*** Data for review ***

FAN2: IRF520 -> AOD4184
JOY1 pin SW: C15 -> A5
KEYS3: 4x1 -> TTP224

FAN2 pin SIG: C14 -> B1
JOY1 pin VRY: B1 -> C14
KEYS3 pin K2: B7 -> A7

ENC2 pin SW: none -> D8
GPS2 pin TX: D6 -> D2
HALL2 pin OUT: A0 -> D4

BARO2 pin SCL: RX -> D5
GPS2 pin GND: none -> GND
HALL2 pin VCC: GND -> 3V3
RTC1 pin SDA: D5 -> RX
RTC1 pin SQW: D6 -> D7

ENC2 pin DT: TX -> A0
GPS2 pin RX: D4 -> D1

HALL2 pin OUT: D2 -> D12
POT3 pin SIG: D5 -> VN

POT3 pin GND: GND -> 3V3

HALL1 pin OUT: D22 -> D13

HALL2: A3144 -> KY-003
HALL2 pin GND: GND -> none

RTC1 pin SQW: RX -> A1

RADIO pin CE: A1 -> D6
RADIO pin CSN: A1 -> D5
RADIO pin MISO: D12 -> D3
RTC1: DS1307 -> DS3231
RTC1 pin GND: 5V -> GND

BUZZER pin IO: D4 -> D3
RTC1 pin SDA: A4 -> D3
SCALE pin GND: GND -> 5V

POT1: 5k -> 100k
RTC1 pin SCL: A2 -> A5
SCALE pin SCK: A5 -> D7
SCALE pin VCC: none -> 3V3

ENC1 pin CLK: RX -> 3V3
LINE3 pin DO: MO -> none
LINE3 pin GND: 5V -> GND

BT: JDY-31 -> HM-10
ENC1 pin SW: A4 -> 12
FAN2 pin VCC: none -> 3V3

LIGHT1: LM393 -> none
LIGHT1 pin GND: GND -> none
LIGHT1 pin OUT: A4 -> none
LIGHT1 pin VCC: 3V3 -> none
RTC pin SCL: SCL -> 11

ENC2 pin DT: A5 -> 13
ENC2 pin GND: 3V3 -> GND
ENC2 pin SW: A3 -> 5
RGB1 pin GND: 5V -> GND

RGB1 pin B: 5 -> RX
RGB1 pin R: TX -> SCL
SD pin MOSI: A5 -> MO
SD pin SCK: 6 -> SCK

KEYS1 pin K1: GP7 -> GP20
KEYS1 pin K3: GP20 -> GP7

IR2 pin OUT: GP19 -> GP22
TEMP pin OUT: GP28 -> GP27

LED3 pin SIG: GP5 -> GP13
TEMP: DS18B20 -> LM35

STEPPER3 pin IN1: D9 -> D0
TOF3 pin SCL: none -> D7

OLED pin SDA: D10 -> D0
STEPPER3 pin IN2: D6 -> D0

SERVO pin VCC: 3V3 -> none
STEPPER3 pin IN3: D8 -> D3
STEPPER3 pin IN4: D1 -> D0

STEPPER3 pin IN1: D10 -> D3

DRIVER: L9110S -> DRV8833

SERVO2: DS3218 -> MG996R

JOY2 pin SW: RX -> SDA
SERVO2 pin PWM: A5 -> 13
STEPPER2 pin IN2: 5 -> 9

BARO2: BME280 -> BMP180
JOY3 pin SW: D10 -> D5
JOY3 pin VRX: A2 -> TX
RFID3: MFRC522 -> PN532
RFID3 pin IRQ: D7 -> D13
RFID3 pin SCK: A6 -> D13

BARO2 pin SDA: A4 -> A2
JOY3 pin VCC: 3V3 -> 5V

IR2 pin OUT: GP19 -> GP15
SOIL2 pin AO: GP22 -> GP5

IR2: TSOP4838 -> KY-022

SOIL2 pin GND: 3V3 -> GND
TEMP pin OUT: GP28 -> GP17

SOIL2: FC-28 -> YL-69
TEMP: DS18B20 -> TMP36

*** End of Data for review ***

### Task statement:
A single number is required: the count of lines in the records that include the string "RADIO".

### Solution for this task:
3